* Requirements
Please pull out every line in the rows below that contains the string "kern", treating uppercase and lowercase letters as different.

* Recorded information
BEGIN

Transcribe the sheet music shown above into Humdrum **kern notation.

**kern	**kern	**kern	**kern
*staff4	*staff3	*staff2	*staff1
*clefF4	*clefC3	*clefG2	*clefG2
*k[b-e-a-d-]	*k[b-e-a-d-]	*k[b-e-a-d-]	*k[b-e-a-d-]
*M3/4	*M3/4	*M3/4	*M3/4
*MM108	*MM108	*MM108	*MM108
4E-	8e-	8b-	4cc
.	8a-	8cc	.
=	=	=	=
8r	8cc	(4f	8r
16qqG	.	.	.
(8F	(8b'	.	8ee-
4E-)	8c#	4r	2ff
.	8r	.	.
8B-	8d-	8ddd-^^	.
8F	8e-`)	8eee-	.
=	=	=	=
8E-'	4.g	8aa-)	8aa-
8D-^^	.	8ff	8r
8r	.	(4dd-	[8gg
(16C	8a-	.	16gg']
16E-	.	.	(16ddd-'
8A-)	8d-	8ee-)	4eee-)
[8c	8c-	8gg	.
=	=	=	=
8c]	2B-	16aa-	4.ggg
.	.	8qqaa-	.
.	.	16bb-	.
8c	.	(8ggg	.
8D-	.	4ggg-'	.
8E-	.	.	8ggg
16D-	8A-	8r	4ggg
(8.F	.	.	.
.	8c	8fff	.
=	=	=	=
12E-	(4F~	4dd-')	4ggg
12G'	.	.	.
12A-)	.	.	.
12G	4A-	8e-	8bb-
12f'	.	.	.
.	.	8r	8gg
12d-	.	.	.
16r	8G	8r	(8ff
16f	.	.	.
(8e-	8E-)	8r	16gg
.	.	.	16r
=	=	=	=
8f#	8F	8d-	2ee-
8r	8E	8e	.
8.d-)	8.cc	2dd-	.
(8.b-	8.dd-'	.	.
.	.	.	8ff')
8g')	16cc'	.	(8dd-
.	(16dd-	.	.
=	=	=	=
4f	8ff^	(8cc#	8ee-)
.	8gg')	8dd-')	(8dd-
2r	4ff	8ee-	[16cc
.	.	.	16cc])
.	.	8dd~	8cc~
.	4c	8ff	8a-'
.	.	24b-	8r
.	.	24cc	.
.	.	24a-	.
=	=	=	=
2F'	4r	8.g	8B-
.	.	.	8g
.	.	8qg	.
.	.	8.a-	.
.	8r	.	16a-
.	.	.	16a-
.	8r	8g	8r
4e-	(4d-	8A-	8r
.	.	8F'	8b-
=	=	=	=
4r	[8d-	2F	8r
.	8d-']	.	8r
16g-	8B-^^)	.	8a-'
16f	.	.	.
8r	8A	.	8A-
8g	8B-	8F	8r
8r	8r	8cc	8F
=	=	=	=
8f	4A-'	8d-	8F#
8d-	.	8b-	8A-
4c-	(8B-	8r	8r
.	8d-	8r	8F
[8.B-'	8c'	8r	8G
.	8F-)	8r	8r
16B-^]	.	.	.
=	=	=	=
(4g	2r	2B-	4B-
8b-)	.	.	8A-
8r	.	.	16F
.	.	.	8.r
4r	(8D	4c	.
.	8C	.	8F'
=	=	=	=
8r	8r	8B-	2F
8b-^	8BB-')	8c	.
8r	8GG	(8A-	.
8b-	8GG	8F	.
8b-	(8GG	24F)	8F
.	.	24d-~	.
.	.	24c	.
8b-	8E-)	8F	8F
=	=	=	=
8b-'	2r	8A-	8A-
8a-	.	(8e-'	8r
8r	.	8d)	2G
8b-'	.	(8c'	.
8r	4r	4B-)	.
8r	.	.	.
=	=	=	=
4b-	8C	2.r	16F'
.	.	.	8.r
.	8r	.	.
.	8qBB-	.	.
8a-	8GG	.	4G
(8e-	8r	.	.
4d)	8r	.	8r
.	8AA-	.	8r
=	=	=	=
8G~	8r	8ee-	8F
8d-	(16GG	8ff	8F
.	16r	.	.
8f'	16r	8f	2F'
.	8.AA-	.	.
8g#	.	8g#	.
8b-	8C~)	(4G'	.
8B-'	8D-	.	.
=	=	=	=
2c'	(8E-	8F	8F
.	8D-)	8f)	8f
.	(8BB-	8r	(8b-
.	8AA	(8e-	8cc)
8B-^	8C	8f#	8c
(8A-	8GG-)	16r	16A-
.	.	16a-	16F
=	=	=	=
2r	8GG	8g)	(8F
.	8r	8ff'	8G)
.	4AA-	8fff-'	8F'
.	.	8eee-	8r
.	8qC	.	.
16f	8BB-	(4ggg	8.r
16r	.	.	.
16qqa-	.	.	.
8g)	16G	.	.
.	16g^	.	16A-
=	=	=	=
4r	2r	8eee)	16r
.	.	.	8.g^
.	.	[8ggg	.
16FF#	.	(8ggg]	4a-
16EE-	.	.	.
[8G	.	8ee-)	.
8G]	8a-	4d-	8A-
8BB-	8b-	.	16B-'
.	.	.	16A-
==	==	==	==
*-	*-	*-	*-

END

* Response to this exercise
Transcribe the sheet music shown above into Humdrum **kern notation.
**kern	**kern	**kern	**kern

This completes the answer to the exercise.